Scene image comparisons
:::

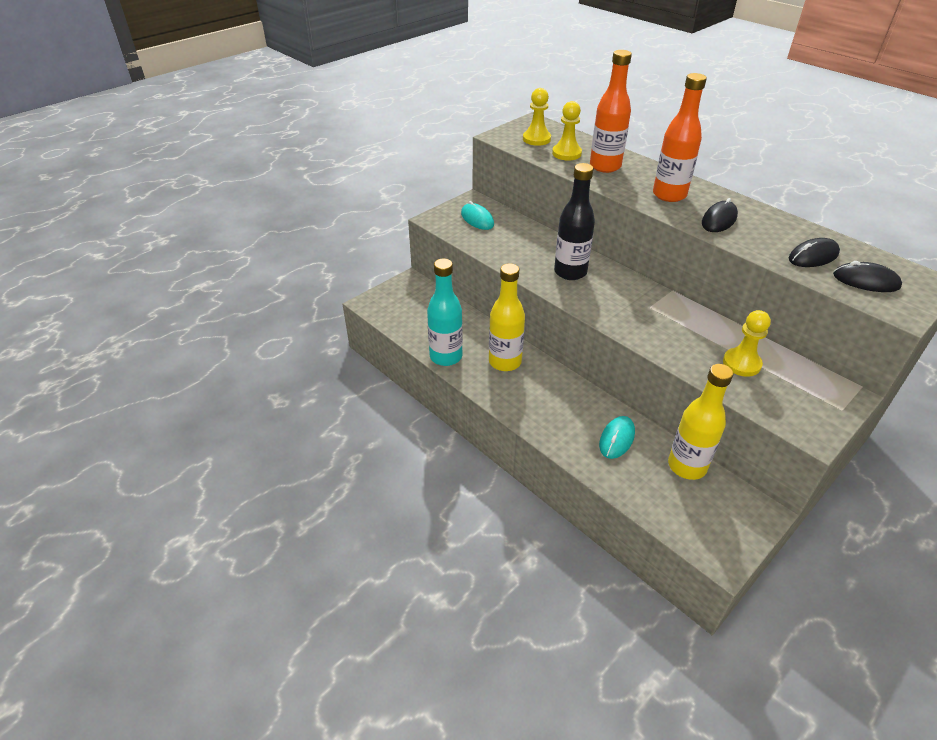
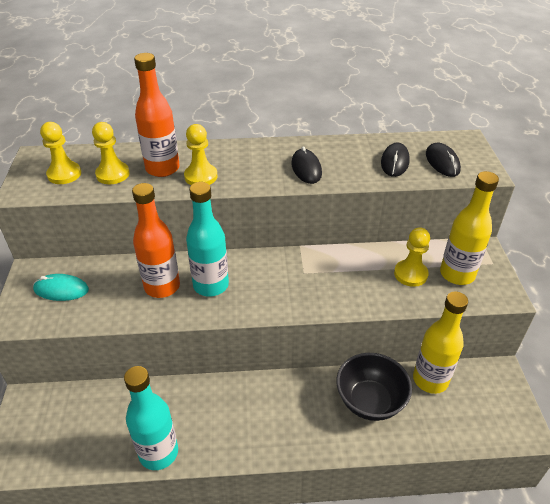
camera: 50 degrees left, 0 degrees up
(505, 362) = (215, 409): yellow bottle -> yellow bottle (457, 274)
(570, 272) = (211, 285): black bottle -> turquoise bottle
(617, 439) = (370, 401): turquoise mouse -> black bowl
(625, 184) = (201, 176): none -> yellow pawn
(669, 195) = (246, 167): orange bottle -> orange bottle (162, 286)
(866, 281) = (442, 162): black mouse -> black mouse turned 75 degrees counterclockwise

:::

- Task instructions -
Which lines in the records above contain the string "bottle"? Copy each one.

- Written response -
(505, 362) = (215, 409): yellow bottle -> yellow bottle (457, 274)
(570, 272) = (211, 285): black bottle -> turquoise bottle
(669, 195) = (246, 167): orange bottle -> orange bottle (162, 286)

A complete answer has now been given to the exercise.